PROBLEM DETAILS: Beginning with the line where "yellow plane: 2 -> 0" appears, restate each line word for word until the data ends. Pictures do not go in.

SOURCE RECORDS:
----------
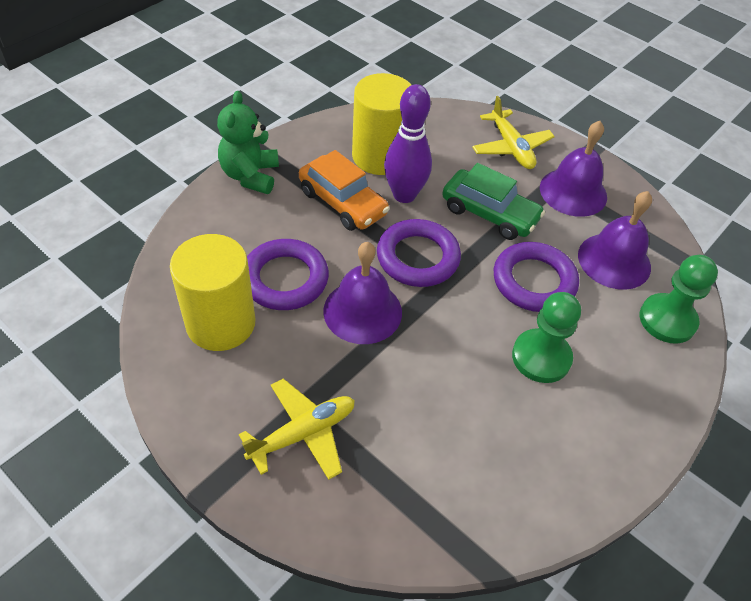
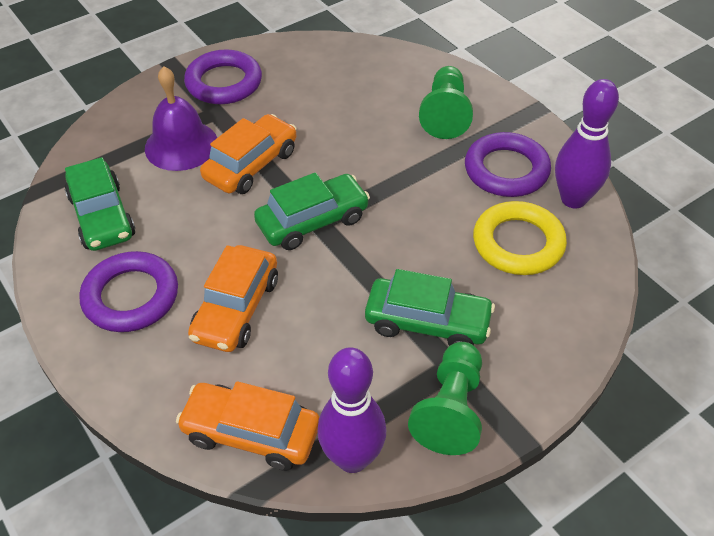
green car: 1 -> 3
green teddy bear: 1 -> 0
orange car: 1 -> 3
purple bell: 3 -> 1
purple bowling pin: 1 -> 2
yellow cylinder: 2 -> 0
yellow plane: 2 -> 0
yellow ring: 0 -> 1

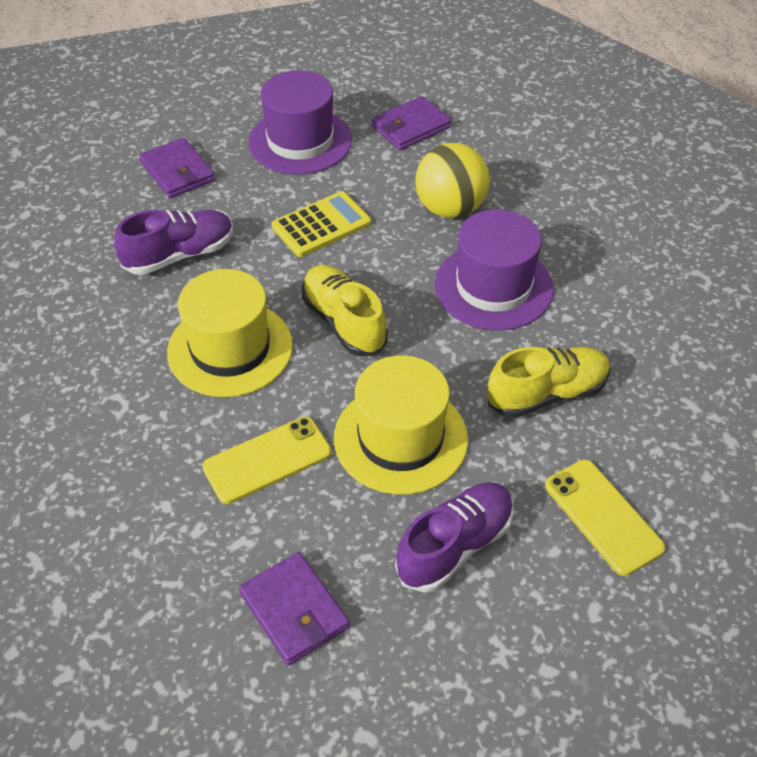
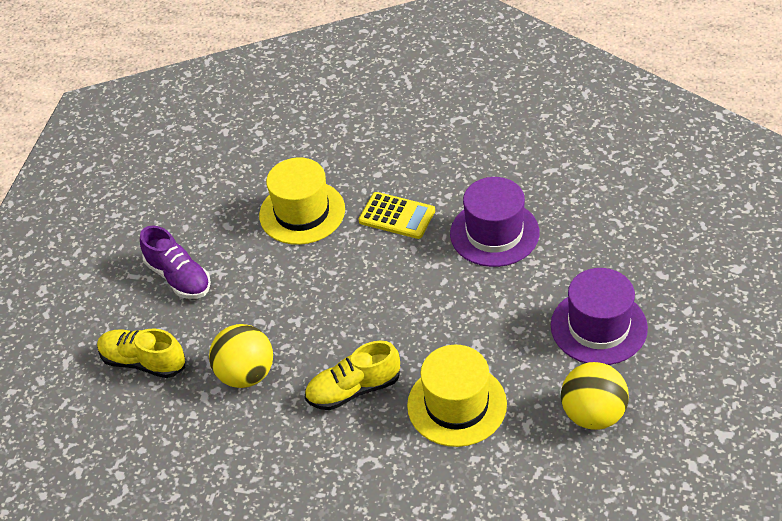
purple shoe: 2 -> 1
purple wallet: 3 -> 0
yellow ball: 1 -> 2
yellow phone: 2 -> 0

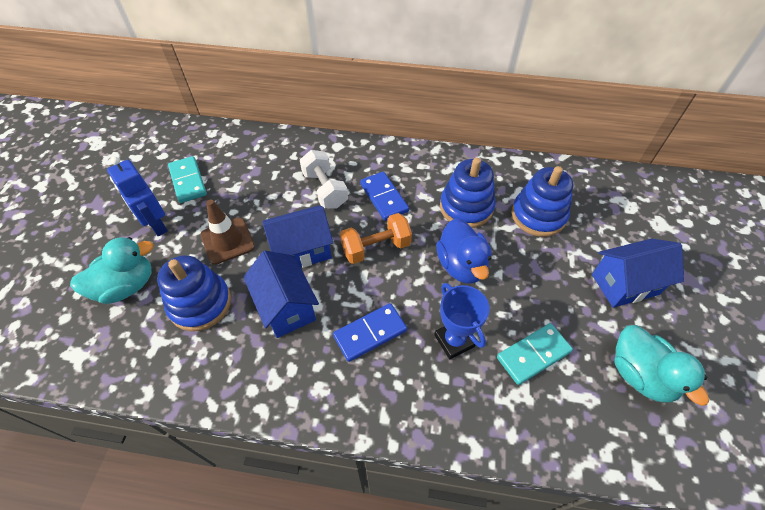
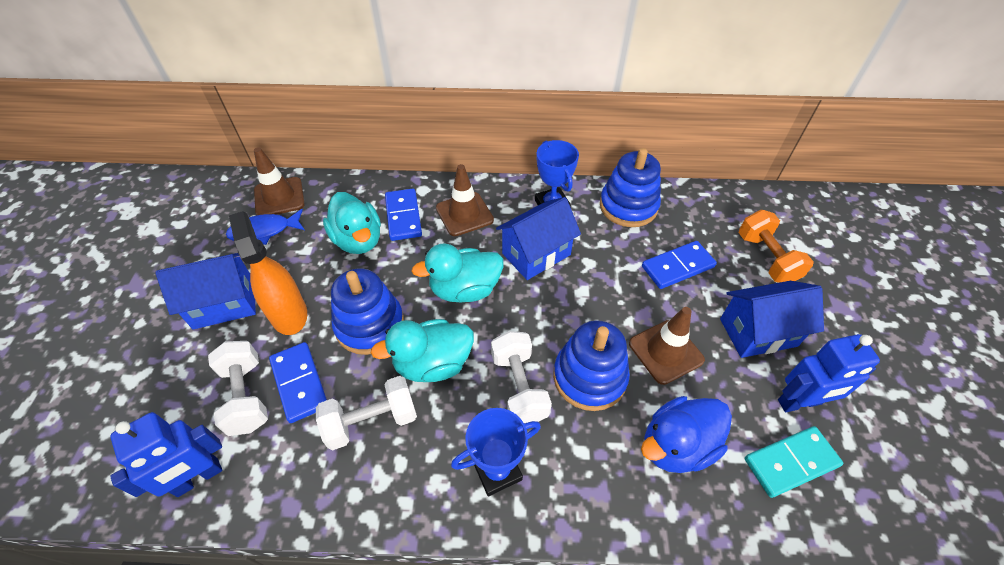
blue domino: 2 -> 3
blue fish: 0 -> 1
blue robot: 1 -> 2
blue trophy: 1 -> 2
brown traffic cone: 1 -> 3
orange spray bottle: 0 -> 1
turquoise domino: 2 -> 1
turquoise duck: 2 -> 3
white dumbbell: 1 -> 3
----------
RESULT OF THE TASK:
yellow plane: 2 -> 0
yellow ring: 0 -> 1

purple shoe: 2 -> 1
purple wallet: 3 -> 0
yellow ball: 1 -> 2
yellow phone: 2 -> 0

blue domino: 2 -> 3
blue fish: 0 -> 1
blue robot: 1 -> 2
blue trophy: 1 -> 2
brown traffic cone: 1 -> 3
orange spray bottle: 0 -> 1
turquoise domino: 2 -> 1
turquoise duck: 2 -> 3
white dumbbell: 1 -> 3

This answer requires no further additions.